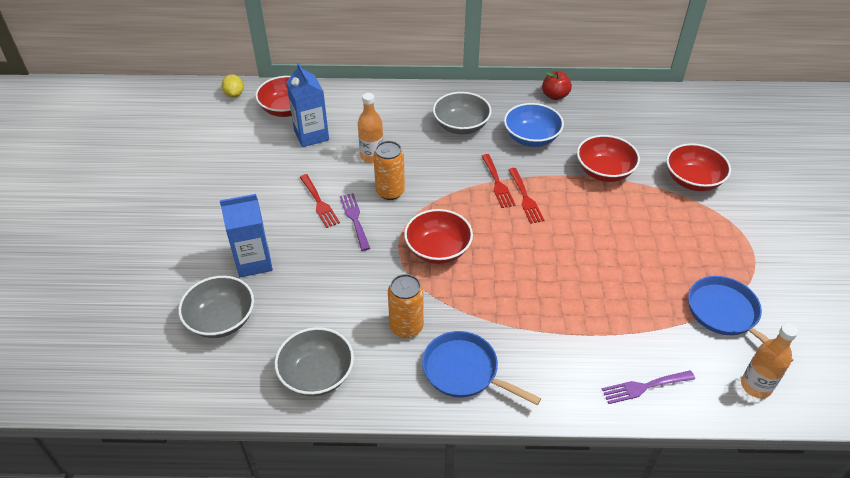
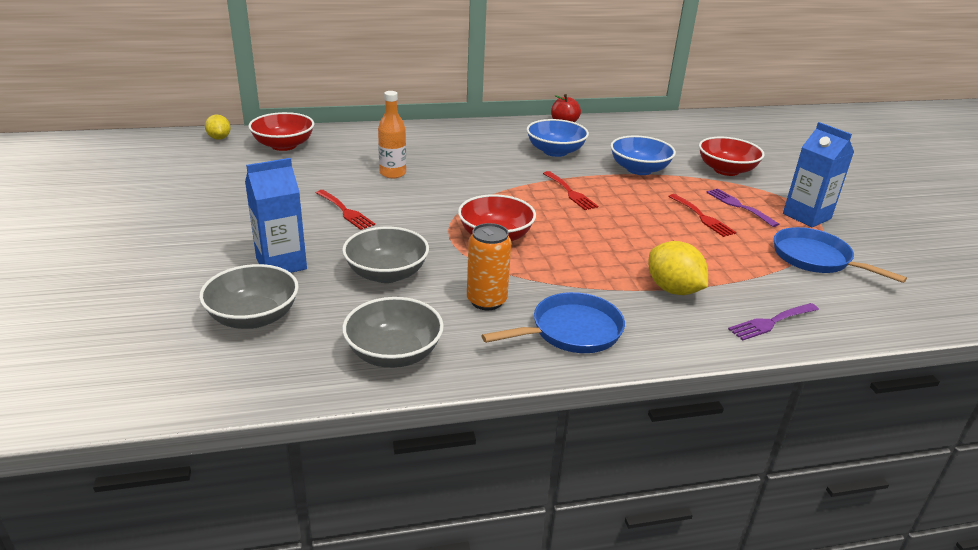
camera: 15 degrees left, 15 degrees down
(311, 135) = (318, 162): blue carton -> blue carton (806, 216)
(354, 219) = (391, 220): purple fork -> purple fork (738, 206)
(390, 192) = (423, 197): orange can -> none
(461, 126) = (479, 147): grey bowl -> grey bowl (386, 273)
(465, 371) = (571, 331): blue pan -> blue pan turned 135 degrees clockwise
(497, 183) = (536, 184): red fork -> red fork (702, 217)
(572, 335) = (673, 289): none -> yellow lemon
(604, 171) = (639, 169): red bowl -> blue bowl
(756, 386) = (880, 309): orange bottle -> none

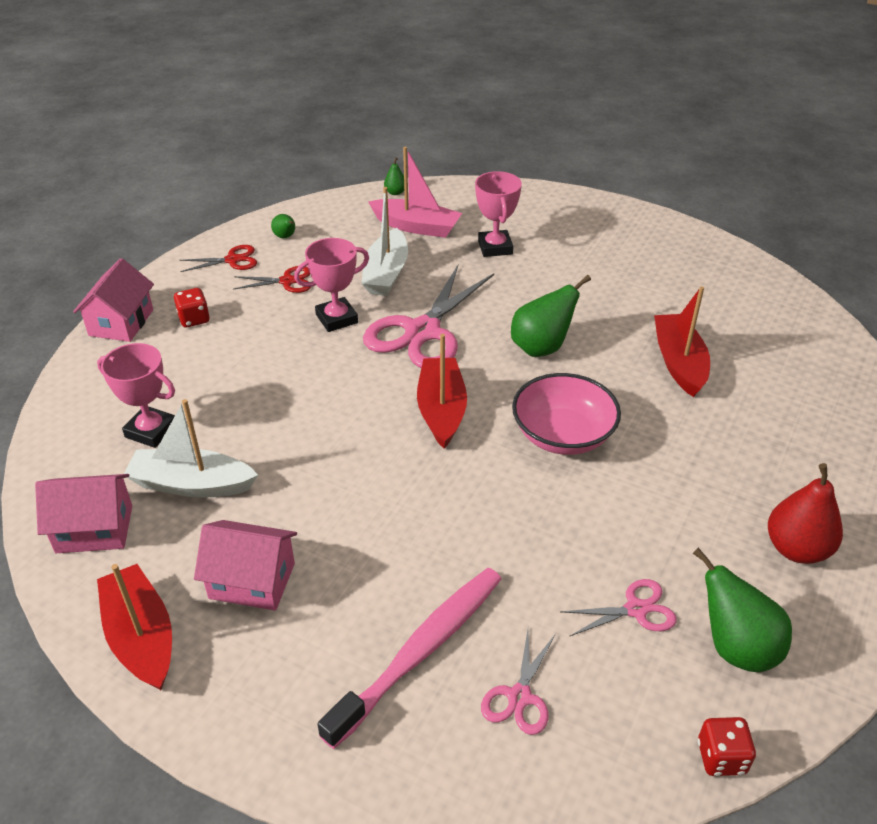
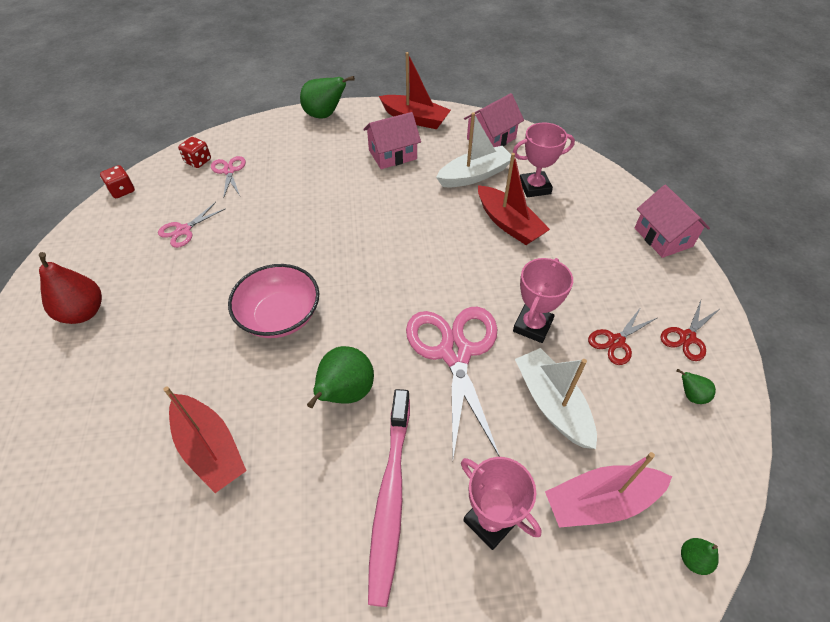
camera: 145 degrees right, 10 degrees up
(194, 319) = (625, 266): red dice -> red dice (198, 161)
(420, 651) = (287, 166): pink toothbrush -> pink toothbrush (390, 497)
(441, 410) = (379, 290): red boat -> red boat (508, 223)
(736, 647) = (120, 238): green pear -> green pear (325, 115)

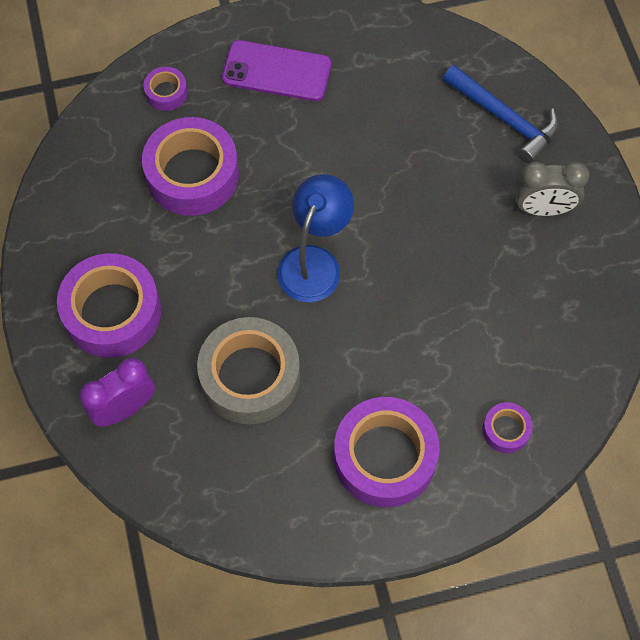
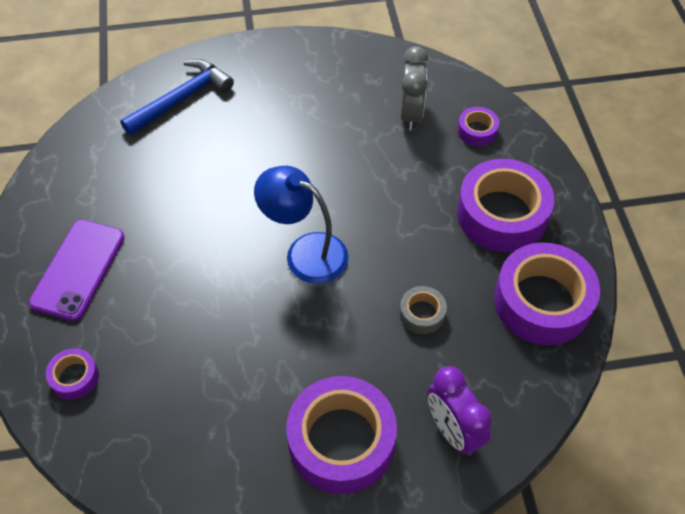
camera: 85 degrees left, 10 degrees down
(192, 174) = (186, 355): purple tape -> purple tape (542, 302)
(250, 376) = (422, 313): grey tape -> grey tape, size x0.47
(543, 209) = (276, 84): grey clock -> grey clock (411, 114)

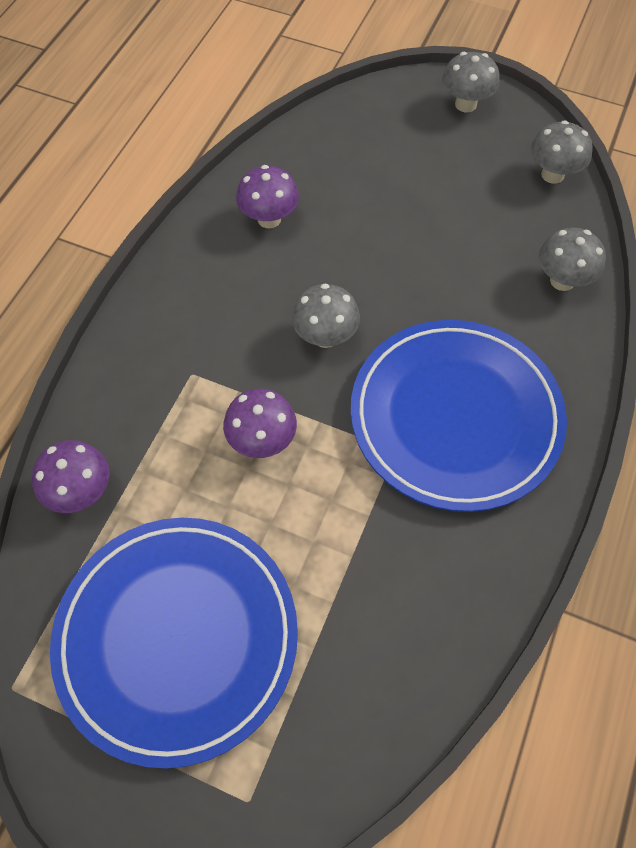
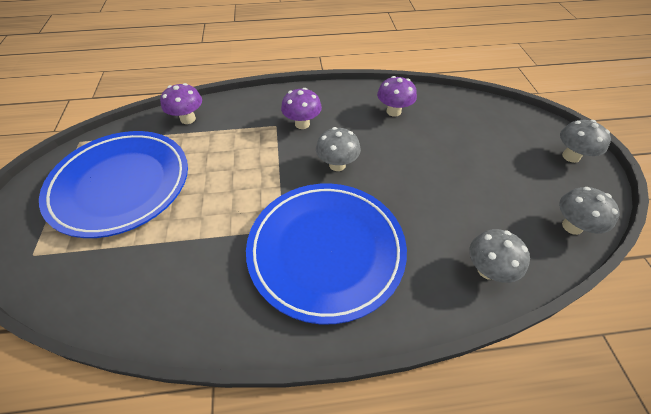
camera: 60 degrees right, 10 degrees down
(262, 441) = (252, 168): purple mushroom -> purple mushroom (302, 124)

════════

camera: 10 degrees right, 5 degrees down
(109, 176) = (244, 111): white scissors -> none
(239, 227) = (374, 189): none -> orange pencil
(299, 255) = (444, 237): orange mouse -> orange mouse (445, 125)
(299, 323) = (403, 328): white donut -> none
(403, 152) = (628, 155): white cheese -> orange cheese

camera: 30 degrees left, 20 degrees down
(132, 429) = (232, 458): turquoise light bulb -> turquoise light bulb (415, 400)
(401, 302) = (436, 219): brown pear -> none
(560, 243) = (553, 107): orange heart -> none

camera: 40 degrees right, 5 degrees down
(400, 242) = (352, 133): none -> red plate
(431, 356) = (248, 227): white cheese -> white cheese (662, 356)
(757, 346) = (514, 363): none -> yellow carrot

════════

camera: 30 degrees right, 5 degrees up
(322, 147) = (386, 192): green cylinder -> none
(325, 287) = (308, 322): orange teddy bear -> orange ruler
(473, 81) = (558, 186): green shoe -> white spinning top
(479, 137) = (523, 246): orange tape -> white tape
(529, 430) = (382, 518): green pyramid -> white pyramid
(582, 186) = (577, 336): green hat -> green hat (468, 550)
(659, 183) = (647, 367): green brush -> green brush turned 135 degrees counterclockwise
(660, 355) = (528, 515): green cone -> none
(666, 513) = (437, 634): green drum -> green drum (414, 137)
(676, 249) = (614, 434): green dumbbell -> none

════════

About this exercise. Above this task is a listing. Restate, word for word and with nothing added, the lines from the one with "(403, 152) = (628, 155): white" through the one with "(757, 346) = (514, 363): none".

Response to this task.
(403, 152) = (628, 155): white cheese -> orange cheese

camera: 30 degrees left, 20 degrees down
(132, 429) = (232, 458): turquoise light bulb -> turquoise light bulb (415, 400)
(401, 302) = (436, 219): brown pear -> none
(560, 243) = (553, 107): orange heart -> none

camera: 40 degrees right, 5 degrees down
(400, 242) = (352, 133): none -> red plate
(431, 356) = (248, 227): white cheese -> white cheese (662, 356)
(757, 346) = (514, 363): none -> yellow carrot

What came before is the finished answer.